What is needed here is an exact repetition of the records below, beginning at the line that has "purple tile C5:C6" and stopping after the line that has "lime tile K4:K5".

● Input data:
* * *

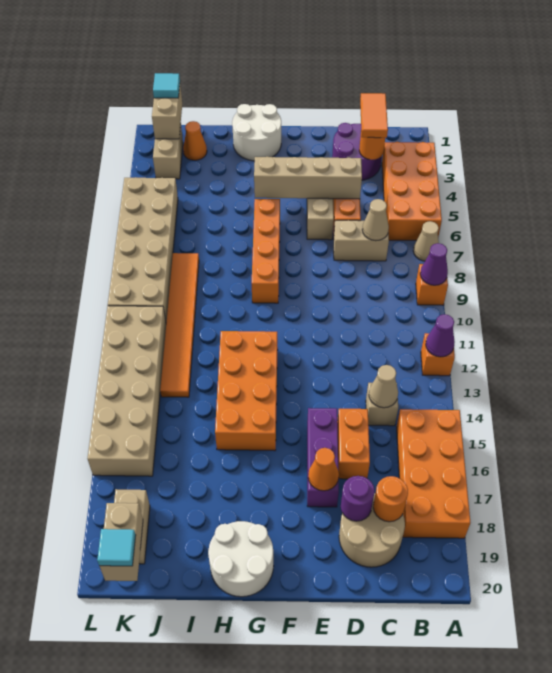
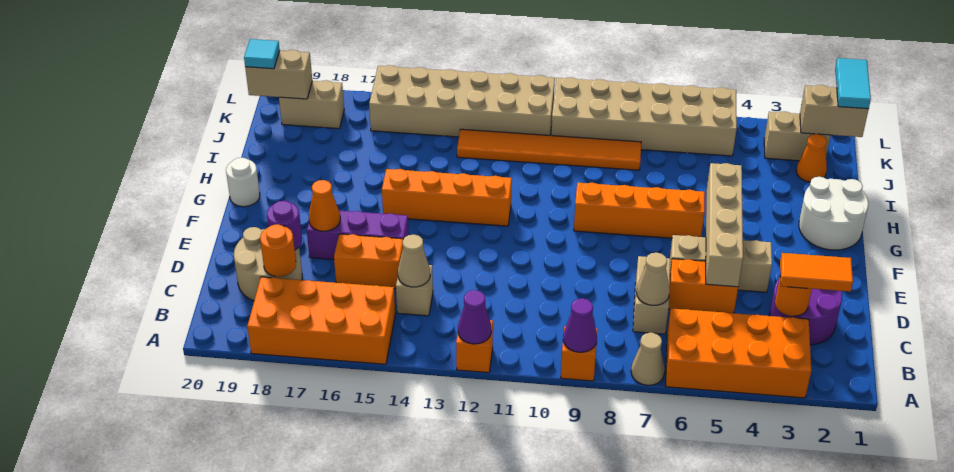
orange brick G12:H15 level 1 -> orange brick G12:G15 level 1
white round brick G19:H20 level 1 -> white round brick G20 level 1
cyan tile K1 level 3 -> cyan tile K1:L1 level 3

* * *

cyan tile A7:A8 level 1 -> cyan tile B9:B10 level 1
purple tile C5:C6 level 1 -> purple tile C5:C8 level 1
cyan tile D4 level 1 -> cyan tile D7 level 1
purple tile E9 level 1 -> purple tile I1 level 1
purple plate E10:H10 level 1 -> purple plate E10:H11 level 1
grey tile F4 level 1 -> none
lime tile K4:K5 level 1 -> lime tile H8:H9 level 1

* * *

● Exercise solution:
purple tile C5:C6 level 1 -> purple tile C5:C8 level 1
cyan tile D4 level 1 -> cyan tile D7 level 1
purple tile E9 level 1 -> purple tile I1 level 1
purple plate E10:H10 level 1 -> purple plate E10:H11 level 1
grey tile F4 level 1 -> none
lime tile K4:K5 level 1 -> lime tile H8:H9 level 1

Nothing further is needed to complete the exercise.